ENTRIES SHOWN:
## start

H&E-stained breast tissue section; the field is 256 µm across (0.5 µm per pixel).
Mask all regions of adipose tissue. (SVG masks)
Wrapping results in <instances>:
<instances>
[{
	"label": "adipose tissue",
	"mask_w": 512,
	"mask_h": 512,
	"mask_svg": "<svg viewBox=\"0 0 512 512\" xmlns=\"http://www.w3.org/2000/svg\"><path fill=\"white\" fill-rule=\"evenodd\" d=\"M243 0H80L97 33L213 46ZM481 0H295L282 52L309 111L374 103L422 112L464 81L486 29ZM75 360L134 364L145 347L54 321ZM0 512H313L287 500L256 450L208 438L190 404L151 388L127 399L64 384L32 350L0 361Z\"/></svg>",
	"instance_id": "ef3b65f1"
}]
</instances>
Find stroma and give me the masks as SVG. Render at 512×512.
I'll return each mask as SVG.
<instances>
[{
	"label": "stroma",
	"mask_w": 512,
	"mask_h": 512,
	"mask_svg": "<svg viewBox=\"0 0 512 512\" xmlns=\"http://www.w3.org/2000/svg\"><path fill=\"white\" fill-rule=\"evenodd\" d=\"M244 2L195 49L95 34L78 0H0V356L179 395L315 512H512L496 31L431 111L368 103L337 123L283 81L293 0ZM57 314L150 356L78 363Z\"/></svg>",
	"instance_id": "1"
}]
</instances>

## end

Quote only the lines from the line containing "Find stroma and" through the end of the entries, keeping the first and the last.

FINAL RESULT:
Find stroma and give me the masks as SVG. Render at 512×512.
I'll return each mask as SVG.
<instances>
[{
	"label": "stroma",
	"mask_w": 512,
	"mask_h": 512,
	"mask_svg": "<svg viewBox=\"0 0 512 512\" xmlns=\"http://www.w3.org/2000/svg\"><path fill=\"white\" fill-rule=\"evenodd\" d=\"M244 2L195 49L95 34L78 0H0V356L179 395L315 512H512L496 31L431 111L368 103L337 123L283 81L293 0ZM57 314L150 356L78 363Z\"/></svg>",
	"instance_id": "1"
}]
</instances>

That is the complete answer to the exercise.